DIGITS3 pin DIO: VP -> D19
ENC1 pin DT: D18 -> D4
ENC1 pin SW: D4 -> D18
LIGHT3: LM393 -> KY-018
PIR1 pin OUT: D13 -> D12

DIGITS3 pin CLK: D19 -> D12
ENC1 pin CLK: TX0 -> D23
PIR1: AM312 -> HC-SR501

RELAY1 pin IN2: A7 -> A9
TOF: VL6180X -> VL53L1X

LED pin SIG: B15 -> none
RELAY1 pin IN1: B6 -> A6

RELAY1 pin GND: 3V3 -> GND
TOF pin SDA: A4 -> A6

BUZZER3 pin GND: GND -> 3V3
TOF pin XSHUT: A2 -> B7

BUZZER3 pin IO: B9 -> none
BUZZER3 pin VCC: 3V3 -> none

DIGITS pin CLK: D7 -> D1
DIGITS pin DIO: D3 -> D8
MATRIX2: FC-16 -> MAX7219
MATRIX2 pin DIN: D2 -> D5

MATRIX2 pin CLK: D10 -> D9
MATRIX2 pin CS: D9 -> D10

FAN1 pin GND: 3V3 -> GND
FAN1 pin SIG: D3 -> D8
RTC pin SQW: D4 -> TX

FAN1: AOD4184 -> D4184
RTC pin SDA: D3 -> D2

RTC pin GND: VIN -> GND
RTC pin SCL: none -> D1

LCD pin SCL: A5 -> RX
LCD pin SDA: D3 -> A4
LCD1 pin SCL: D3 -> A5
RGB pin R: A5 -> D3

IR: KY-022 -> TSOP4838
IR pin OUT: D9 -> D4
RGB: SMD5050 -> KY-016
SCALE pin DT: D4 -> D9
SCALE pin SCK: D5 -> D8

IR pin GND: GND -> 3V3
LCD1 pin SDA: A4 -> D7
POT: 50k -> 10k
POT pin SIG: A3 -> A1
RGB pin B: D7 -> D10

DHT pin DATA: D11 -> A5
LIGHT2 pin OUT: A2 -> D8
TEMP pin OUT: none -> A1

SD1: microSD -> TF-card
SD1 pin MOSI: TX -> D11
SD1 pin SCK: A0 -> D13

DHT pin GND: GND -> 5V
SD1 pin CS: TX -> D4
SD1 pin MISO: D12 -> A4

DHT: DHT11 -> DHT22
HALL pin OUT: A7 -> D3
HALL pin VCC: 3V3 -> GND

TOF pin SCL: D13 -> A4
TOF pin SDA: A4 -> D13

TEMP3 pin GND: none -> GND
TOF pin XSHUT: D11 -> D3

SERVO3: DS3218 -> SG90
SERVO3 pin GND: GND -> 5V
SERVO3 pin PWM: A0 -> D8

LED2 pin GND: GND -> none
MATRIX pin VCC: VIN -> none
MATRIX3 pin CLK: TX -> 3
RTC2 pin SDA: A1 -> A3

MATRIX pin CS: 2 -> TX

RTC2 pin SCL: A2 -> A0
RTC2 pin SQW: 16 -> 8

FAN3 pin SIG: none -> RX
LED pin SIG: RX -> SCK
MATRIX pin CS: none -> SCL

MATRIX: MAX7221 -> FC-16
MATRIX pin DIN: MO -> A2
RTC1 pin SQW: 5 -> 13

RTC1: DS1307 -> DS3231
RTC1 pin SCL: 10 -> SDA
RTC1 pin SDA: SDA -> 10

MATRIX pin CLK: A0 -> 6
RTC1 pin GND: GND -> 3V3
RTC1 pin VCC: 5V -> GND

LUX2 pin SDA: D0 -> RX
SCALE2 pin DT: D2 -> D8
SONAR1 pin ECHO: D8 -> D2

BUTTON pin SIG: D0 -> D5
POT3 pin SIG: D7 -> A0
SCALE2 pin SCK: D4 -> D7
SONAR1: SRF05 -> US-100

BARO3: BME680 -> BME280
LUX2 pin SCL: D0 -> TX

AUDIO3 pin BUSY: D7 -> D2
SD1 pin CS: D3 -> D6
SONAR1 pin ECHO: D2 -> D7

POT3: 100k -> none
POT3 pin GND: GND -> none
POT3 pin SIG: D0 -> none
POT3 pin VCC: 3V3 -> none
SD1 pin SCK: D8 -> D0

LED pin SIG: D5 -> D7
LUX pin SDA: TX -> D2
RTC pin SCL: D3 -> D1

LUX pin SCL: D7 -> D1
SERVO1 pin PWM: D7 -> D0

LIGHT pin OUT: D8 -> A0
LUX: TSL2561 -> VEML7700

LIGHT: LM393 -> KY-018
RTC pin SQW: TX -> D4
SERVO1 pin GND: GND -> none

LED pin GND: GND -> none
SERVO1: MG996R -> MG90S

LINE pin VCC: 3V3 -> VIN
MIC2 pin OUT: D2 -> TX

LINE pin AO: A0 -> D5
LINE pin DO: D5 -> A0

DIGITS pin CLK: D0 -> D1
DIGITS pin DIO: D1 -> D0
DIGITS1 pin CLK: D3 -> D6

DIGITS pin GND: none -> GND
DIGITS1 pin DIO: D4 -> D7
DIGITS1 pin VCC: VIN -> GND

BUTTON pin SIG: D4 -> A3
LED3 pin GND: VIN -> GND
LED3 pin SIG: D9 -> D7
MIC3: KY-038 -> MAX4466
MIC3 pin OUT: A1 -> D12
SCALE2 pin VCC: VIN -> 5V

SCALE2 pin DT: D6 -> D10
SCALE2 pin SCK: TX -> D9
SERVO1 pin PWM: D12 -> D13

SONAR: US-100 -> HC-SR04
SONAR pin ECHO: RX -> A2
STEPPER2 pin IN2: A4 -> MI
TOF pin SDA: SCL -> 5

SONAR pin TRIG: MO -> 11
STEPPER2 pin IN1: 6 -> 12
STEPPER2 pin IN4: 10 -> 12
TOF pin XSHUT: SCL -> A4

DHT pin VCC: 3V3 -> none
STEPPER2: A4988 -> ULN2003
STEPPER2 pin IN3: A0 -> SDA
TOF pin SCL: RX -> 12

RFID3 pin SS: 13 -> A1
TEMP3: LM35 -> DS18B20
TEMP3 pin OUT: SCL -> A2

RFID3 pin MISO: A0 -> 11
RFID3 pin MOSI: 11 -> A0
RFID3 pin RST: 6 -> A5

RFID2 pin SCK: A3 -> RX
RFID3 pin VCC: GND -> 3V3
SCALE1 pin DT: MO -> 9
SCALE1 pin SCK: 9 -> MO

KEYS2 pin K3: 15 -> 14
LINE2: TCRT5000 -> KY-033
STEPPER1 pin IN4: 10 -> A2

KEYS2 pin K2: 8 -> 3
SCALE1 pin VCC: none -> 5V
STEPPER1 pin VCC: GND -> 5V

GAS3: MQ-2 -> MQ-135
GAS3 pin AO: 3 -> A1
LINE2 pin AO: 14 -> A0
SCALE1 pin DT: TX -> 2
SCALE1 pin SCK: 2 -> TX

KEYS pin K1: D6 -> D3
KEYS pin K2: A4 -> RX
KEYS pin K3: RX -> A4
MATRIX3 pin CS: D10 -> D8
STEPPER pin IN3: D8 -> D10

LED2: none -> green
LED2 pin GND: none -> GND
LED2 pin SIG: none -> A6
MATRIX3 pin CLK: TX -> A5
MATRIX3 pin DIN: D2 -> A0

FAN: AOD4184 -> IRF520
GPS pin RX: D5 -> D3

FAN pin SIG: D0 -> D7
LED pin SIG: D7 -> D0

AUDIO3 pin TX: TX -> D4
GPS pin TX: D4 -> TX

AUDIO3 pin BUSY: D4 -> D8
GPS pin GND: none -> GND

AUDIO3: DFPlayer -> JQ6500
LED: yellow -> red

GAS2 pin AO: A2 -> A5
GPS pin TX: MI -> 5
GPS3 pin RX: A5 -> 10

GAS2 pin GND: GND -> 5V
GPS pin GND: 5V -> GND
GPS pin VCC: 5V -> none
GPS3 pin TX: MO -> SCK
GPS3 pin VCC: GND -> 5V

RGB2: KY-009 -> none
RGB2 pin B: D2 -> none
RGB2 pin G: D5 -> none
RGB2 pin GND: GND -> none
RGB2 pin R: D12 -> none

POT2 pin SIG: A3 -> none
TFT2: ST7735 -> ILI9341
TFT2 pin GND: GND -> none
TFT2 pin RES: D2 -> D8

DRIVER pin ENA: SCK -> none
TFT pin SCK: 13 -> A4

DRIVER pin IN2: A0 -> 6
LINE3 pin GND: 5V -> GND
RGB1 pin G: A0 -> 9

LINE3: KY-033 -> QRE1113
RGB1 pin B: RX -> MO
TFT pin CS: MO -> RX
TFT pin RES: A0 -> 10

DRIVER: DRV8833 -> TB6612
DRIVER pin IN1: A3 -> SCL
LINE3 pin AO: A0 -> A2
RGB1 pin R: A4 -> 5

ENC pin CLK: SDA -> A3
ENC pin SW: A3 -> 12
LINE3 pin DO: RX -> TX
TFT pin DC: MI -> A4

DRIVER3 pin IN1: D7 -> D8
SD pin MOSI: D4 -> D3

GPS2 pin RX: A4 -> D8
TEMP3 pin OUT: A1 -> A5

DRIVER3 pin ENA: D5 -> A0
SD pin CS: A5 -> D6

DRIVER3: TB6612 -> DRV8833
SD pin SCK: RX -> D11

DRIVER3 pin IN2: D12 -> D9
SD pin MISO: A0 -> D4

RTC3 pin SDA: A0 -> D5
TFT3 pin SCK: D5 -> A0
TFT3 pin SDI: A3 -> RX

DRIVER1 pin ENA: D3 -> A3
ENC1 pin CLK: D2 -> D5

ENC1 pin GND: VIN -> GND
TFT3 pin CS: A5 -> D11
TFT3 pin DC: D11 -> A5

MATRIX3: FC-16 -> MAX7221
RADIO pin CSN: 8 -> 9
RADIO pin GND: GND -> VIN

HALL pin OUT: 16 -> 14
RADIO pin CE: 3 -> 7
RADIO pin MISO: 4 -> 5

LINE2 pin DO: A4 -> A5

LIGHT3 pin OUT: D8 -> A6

▶ _What you will do_
Filter the entries and copy out every line with the word "RADIO".

▶ _Solution_
RADIO pin CSN: 8 -> 9
RADIO pin GND: GND -> VIN
RADIO pin CE: 3 -> 7
RADIO pin MISO: 4 -> 5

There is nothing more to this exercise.